§ **Records from a data source**
----

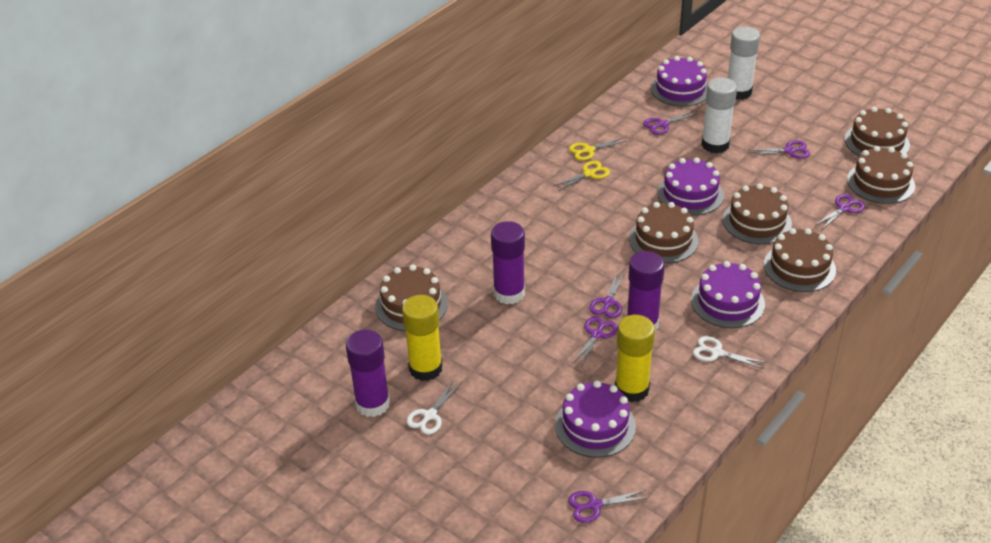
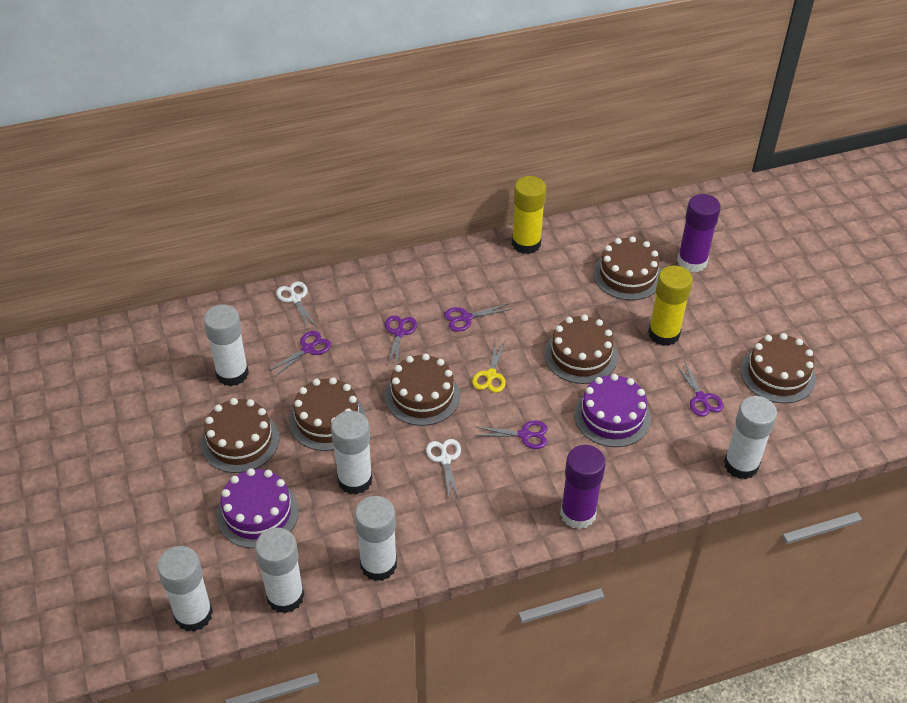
purple cake: 4 -> 2
purple glue stick: 3 -> 2
purple scissors: 6 -> 5
white glue stick: 2 -> 6
yellow scissors: 2 -> 1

----

§ **Task requirements**
The required answer is a single number: the count of lines in the entries that hold the string "purple".

§ **Your solution**
3